THE TASK
Once the line containing "C202: 1.5uF (COM, VRAW) -> 33uF (COM, VRAW)" is found in the entries below, reproduce it and every line after it, stopping at and including the line containing "R203: 12k (FB, VCC) -> 2.7k (FB, VCC)"; reproduce nothing else, and keep each line exact.

======== PROVIDED DATA

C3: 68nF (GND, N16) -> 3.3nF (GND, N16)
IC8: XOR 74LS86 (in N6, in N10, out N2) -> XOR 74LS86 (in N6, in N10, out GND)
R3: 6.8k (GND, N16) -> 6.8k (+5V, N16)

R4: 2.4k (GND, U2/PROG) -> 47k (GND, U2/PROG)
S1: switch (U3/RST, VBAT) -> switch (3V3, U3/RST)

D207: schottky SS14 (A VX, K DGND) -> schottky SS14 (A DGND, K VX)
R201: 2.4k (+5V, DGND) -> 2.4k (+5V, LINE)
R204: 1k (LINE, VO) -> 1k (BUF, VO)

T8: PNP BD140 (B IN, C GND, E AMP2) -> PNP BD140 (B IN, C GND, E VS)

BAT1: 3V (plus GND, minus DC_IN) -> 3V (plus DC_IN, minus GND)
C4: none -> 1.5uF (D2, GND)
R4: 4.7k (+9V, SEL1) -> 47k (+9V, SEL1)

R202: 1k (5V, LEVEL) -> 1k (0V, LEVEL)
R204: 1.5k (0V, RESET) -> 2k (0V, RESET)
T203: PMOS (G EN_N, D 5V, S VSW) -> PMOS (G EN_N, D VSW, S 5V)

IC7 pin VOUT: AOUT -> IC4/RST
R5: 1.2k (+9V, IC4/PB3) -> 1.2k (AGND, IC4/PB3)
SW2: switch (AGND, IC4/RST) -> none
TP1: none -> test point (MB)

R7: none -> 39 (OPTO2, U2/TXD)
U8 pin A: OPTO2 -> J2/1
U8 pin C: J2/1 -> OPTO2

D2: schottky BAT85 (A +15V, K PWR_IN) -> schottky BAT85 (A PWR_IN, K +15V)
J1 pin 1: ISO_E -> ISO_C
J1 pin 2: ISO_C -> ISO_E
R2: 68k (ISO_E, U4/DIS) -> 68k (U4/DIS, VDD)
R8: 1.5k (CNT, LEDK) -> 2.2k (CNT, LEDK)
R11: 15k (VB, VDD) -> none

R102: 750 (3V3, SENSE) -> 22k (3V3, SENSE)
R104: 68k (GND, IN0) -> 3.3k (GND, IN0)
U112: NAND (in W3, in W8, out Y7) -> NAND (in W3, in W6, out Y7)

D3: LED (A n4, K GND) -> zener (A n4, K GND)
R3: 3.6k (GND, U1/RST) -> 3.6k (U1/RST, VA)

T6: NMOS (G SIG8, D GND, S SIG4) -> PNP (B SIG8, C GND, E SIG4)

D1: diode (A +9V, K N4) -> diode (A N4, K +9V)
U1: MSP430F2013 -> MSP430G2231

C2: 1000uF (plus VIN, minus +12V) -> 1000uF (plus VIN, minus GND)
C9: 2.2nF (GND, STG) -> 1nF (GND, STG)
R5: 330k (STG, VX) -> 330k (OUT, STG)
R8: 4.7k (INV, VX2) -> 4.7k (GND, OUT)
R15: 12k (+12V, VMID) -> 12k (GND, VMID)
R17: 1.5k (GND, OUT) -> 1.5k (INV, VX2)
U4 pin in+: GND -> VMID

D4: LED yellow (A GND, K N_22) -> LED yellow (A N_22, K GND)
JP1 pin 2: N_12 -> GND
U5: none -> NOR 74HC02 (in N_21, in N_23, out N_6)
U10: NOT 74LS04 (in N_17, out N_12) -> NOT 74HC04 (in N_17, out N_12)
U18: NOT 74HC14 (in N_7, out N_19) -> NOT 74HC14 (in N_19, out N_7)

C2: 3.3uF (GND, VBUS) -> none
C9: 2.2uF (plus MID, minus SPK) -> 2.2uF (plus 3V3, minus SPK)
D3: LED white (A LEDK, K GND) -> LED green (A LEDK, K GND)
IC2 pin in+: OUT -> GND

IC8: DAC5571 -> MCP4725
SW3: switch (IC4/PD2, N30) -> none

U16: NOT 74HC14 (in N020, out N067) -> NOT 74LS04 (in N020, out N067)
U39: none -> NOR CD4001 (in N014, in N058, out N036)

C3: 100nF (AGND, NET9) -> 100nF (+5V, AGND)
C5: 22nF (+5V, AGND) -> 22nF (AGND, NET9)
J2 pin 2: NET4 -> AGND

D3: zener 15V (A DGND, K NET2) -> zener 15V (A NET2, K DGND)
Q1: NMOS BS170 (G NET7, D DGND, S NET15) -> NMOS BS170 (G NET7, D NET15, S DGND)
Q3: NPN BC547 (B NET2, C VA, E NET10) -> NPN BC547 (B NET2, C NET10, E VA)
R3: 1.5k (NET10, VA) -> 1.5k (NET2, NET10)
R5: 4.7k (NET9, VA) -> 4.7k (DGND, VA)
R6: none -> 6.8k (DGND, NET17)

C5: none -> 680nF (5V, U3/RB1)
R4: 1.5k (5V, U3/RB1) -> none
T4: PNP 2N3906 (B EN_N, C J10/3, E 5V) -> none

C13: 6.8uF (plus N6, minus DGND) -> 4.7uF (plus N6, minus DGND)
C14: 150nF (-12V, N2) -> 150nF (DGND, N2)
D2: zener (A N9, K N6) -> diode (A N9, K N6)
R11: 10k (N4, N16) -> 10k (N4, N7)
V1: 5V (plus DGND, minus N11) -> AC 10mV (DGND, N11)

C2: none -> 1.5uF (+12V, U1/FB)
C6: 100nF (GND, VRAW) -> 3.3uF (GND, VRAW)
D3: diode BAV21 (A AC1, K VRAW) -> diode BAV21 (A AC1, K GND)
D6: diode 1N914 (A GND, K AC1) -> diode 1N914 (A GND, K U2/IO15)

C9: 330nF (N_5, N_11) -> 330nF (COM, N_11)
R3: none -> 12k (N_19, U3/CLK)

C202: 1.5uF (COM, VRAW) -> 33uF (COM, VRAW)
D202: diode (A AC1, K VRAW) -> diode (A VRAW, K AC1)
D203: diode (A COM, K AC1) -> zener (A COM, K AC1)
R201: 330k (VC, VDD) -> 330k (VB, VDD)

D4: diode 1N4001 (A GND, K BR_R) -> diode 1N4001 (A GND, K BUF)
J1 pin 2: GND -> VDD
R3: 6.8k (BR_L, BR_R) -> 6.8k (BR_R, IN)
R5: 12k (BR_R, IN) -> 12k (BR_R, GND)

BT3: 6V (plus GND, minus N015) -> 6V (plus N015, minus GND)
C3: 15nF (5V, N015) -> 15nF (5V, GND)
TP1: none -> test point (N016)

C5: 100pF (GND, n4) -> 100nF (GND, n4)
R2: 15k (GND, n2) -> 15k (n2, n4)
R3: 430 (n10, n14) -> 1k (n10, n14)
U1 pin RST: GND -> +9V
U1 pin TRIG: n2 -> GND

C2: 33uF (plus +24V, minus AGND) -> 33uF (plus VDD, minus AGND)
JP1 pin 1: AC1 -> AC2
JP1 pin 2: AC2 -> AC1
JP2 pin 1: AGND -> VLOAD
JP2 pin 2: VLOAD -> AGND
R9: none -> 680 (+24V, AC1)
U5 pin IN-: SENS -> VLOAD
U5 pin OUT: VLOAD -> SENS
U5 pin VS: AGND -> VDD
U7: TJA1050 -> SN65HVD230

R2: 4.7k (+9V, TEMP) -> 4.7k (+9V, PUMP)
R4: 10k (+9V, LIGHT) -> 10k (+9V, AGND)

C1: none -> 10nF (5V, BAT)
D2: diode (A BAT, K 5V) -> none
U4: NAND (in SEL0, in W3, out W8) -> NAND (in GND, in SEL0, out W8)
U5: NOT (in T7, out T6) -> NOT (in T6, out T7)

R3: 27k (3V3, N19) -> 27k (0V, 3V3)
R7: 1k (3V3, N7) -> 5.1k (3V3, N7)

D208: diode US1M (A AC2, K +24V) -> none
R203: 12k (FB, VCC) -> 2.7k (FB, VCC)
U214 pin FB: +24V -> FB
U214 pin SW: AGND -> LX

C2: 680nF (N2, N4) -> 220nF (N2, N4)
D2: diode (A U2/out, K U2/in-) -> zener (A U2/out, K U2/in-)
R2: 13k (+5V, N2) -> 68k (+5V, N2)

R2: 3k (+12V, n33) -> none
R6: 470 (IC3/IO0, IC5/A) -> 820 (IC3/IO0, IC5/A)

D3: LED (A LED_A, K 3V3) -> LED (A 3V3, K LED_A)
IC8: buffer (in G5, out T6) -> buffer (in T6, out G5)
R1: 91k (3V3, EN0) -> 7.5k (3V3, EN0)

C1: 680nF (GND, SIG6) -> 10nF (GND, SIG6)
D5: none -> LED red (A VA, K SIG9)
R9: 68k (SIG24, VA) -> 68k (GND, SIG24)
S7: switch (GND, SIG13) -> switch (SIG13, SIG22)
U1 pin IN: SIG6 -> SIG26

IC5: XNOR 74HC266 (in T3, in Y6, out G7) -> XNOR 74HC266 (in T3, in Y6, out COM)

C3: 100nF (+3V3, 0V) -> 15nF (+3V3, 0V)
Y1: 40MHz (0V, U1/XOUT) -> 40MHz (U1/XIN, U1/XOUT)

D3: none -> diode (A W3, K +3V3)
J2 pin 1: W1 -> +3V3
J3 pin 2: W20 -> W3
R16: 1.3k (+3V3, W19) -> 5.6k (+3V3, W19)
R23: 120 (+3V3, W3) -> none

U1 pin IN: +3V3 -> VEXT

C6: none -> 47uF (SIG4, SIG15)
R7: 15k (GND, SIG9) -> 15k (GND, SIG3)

================

EXERCISE ANSWER
C202: 1.5uF (COM, VRAW) -> 33uF (COM, VRAW)
D202: diode (A AC1, K VRAW) -> diode (A VRAW, K AC1)
D203: diode (A COM, K AC1) -> zener (A COM, K AC1)
R201: 330k (VC, VDD) -> 330k (VB, VDD)

D4: diode 1N4001 (A GND, K BR_R) -> diode 1N4001 (A GND, K BUF)
J1 pin 2: GND -> VDD
R3: 6.8k (BR_L, BR_R) -> 6.8k (BR_R, IN)
R5: 12k (BR_R, IN) -> 12k (BR_R, GND)

BT3: 6V (plus GND, minus N015) -> 6V (plus N015, minus GND)
C3: 15nF (5V, N015) -> 15nF (5V, GND)
TP1: none -> test point (N016)

C5: 100pF (GND, n4) -> 100nF (GND, n4)
R2: 15k (GND, n2) -> 15k (n2, n4)
R3: 430 (n10, n14) -> 1k (n10, n14)
U1 pin RST: GND -> +9V
U1 pin TRIG: n2 -> GND

C2: 33uF (plus +24V, minus AGND) -> 33uF (plus VDD, minus AGND)
JP1 pin 1: AC1 -> AC2
JP1 pin 2: AC2 -> AC1
JP2 pin 1: AGND -> VLOAD
JP2 pin 2: VLOAD -> AGND
R9: none -> 680 (+24V, AC1)
U5 pin IN-: SENS -> VLOAD
U5 pin OUT: VLOAD -> SENS
U5 pin VS: AGND -> VDD
U7: TJA1050 -> SN65HVD230

R2: 4.7k (+9V, TEMP) -> 4.7k (+9V, PUMP)
R4: 10k (+9V, LIGHT) -> 10k (+9V, AGND)

C1: none -> 10nF (5V, BAT)
D2: diode (A BAT, K 5V) -> none
U4: NAND (in SEL0, in W3, out W8) -> NAND (in GND, in SEL0, out W8)
U5: NOT (in T7, out T6) -> NOT (in T6, out T7)

R3: 27k (3V3, N19) -> 27k (0V, 3V3)
R7: 1k (3V3, N7) -> 5.1k (3V3, N7)

D208: diode US1M (A AC2, K +24V) -> none
R203: 12k (FB, VCC) -> 2.7k (FB, VCC)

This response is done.